Records from a collection
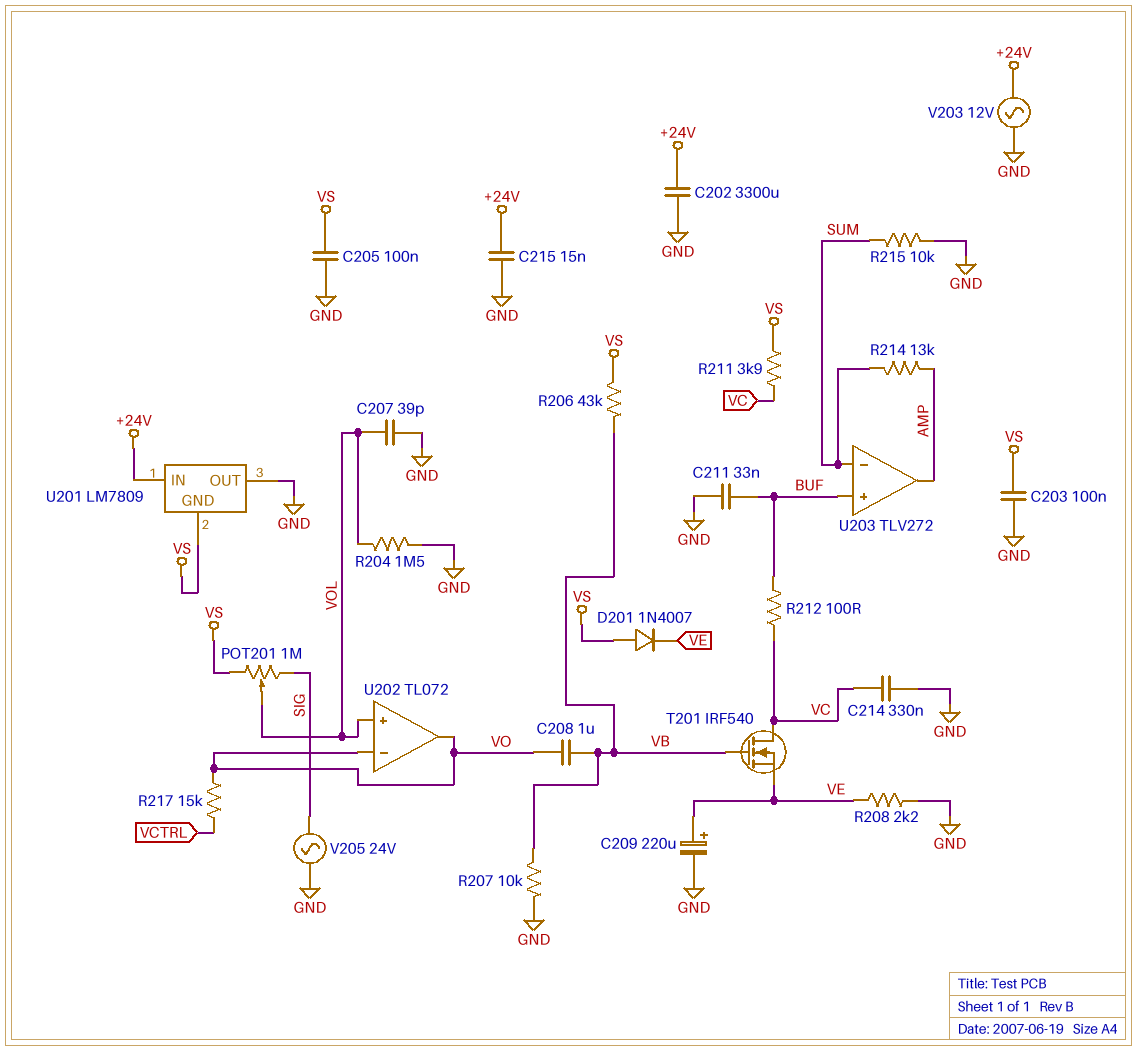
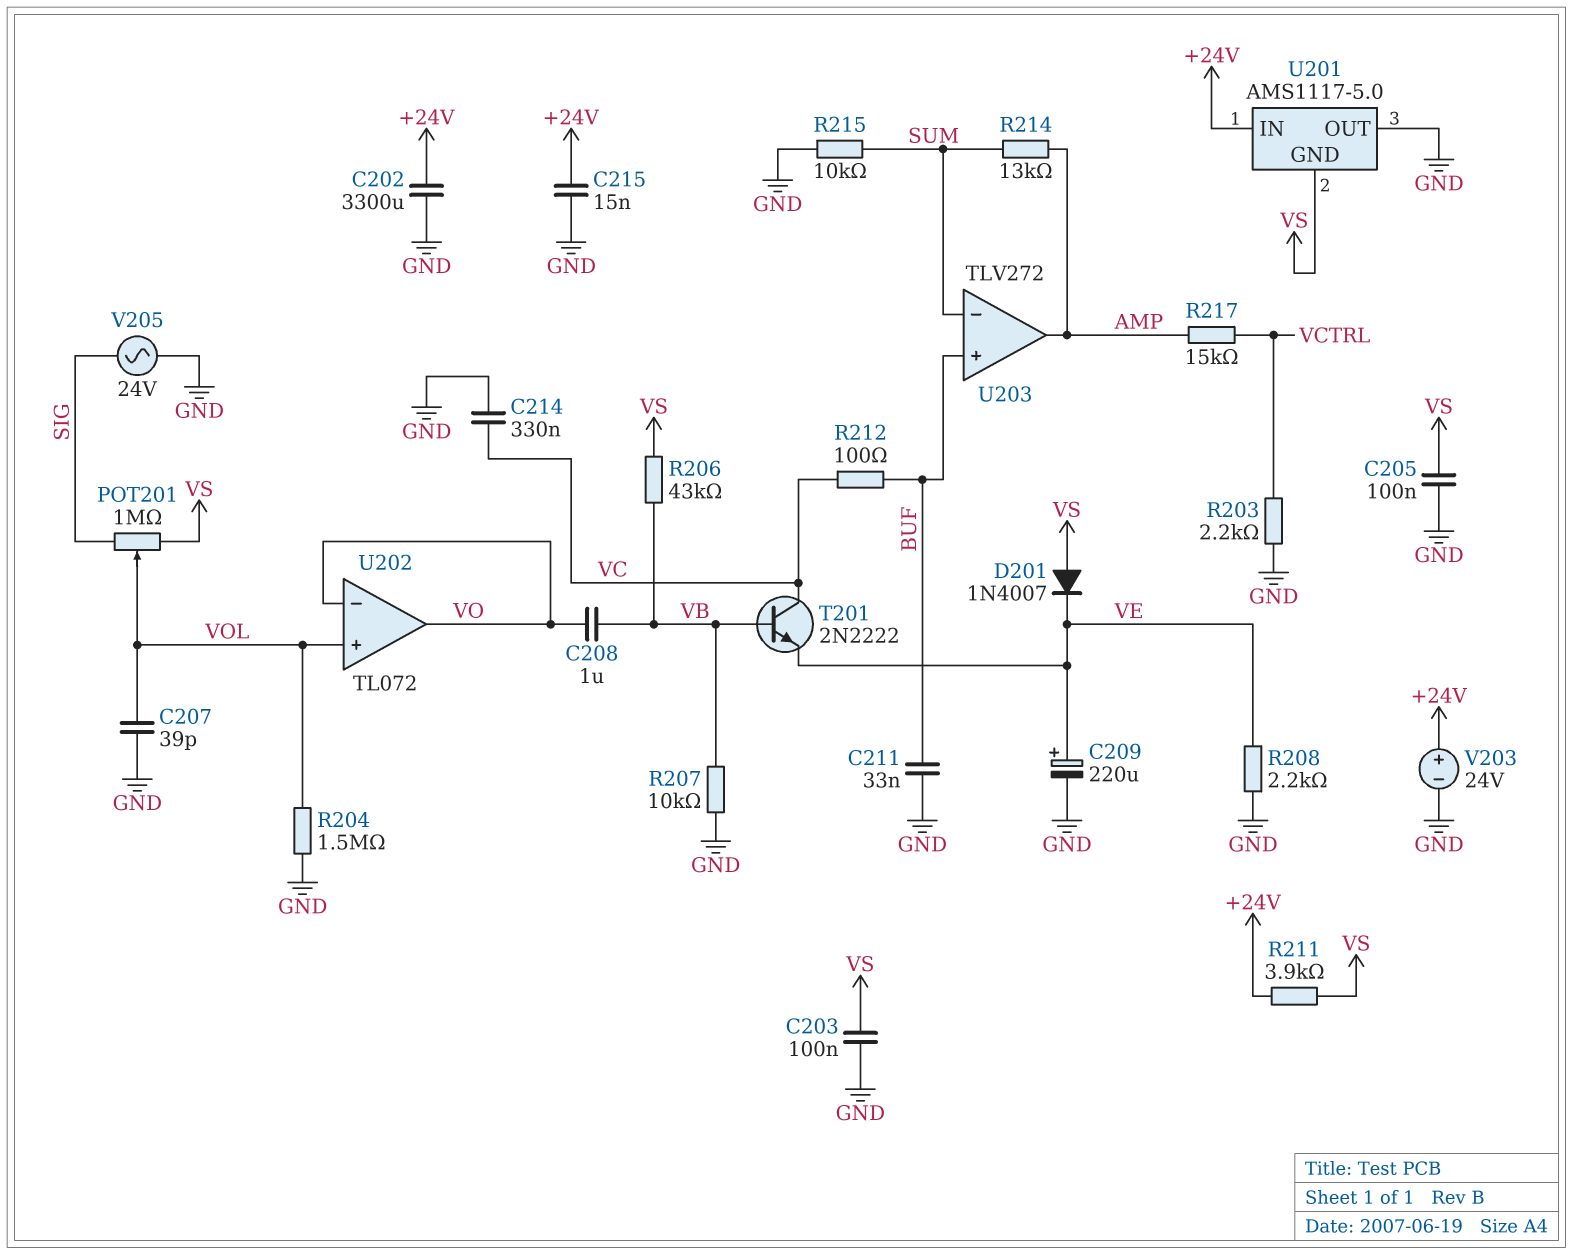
R203: none -> 2.2k (GND, VCTRL)
R211: 3.9k (VC, VS) -> 3.9k (+24V, VS)
R217: 15k (VCTRL, VO) -> 15k (AMP, VCTRL)
T201: NMOS IRF540 (G VB, D VC, S VE) -> NPN 2N2222 (B VB, C VC, E VE)
U201: LM7809 -> AMS1117-5.0
V203: AC 12V (+24V, GND) -> 24V (plus +24V, minus GND)

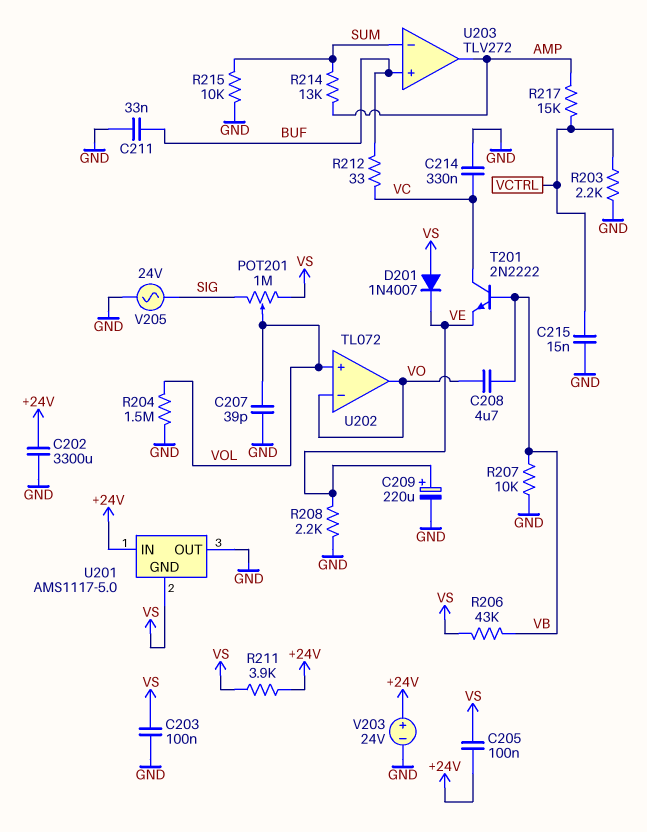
C205: 100nF (GND, VS) -> 100nF (+24V, VS)
C208: 1uF (VB, VO) -> 4.7uF (VB, VO)
C215: 15nF (+24V, GND) -> 15nF (GND, VCTRL)
R212: 100 (BUF, VC) -> 33 (BUF, VC)

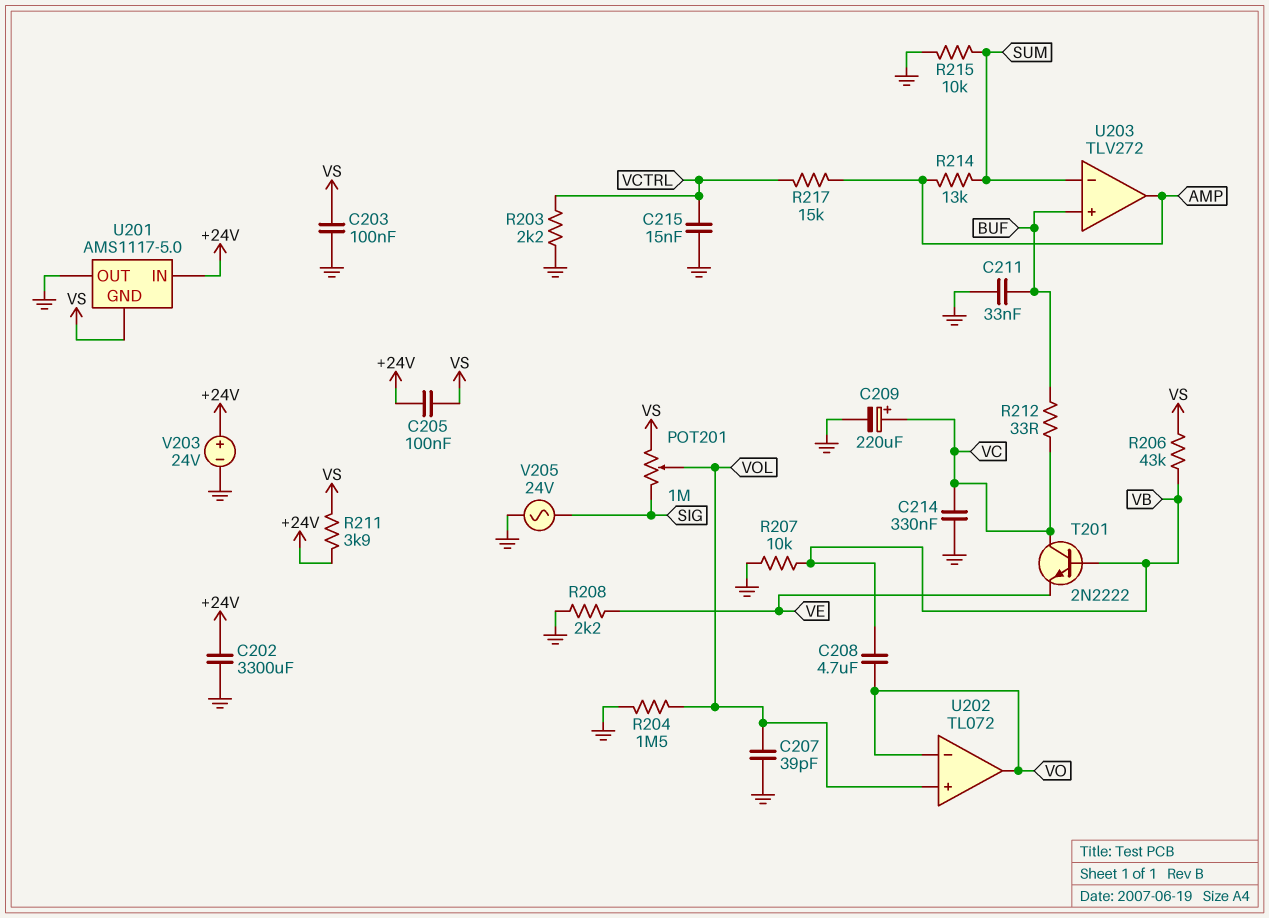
C209: 220uF (plus VE, minus GND) -> 220uF (plus VC, minus GND)
D201: diode 1N4007 (A VS, K VE) -> none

-- ACTIVITY --
Copy every line of the data where "plus" is found.

-- RESULT OF THIS TASK --
V203: AC 12V (+24V, GND) -> 24V (plus +24V, minus GND)
C209: 220uF (plus VE, minus GND) -> 220uF (plus VC, minus GND)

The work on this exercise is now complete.